* [Exercise] Only the lines from the line containing "yellow ball [128,396,237,498]" to the end of the records, both included, belong in the answer, copied exactly.

Segment Start: Records to use

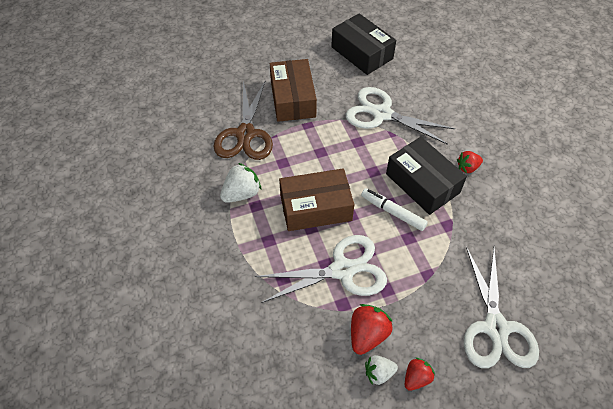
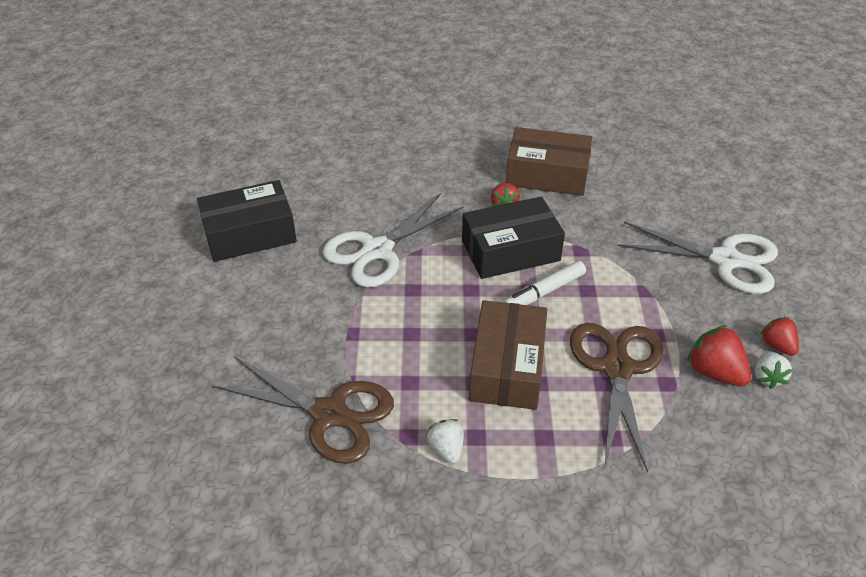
camera: 70 degrees left, 10 degrees down
white strawberry [220,163,261,203] -> white strawberry [427,419,464,464], size x0.65
white scissors [255,235,387,303] -> brown scissors [570,323,663,473]
brown box [270,59,317,122] -> brown box moved to [506,127,592,196]

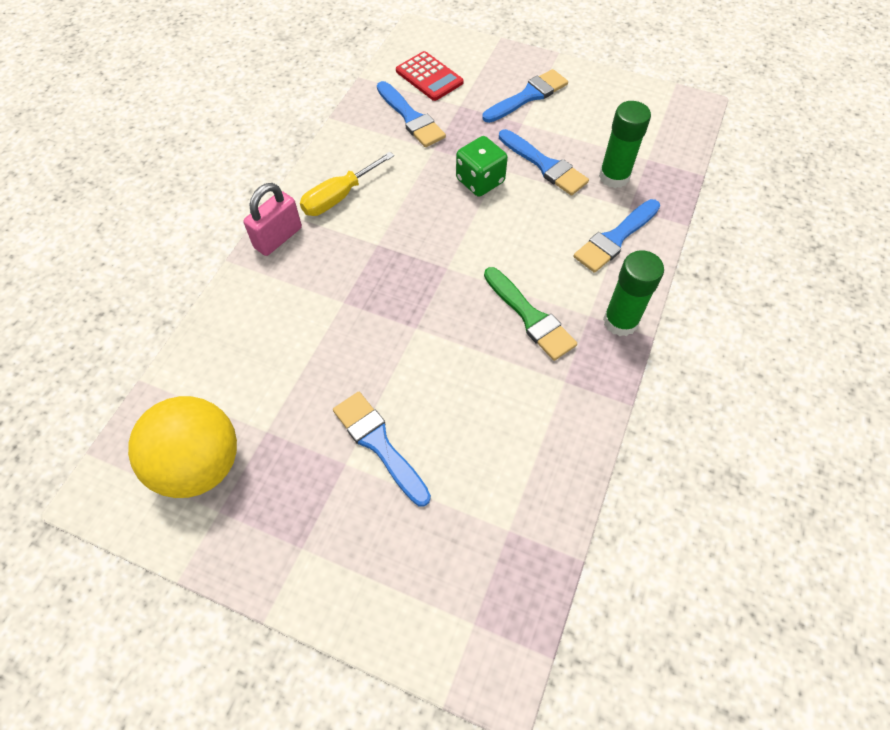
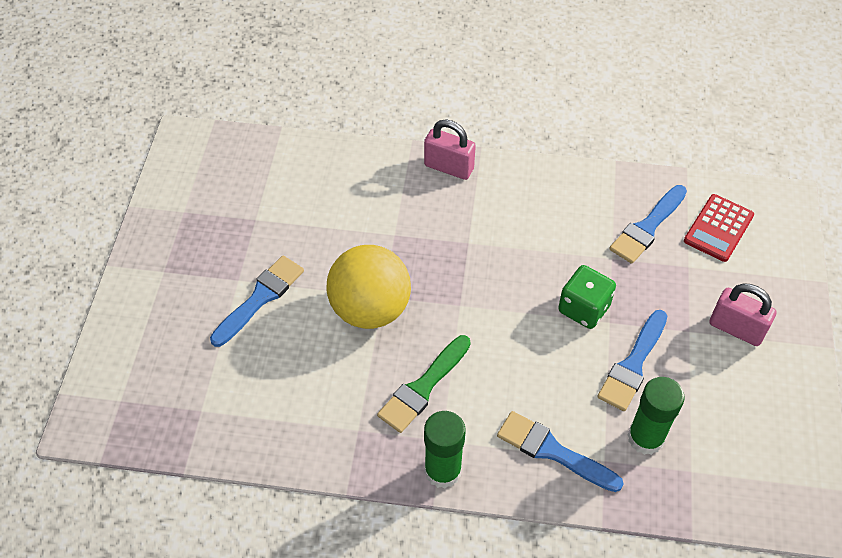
camera: 75 degrees right, 5 degrees down
yellow ball [128,396,237,498] -> yellow ball moved to [327,245,411,329]
yellow screwdriver [300,152,394,216] -> none
blue brush [482,69,568,123] -> pink padlock [709,283,777,346]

Segment End: Records to use

* [Answer box]
yellow ball [128,396,237,498] -> yellow ball moved to [327,245,411,329]
yellow screwdriver [300,152,394,216] -> none
blue brush [482,69,568,123] -> pink padlock [709,283,777,346]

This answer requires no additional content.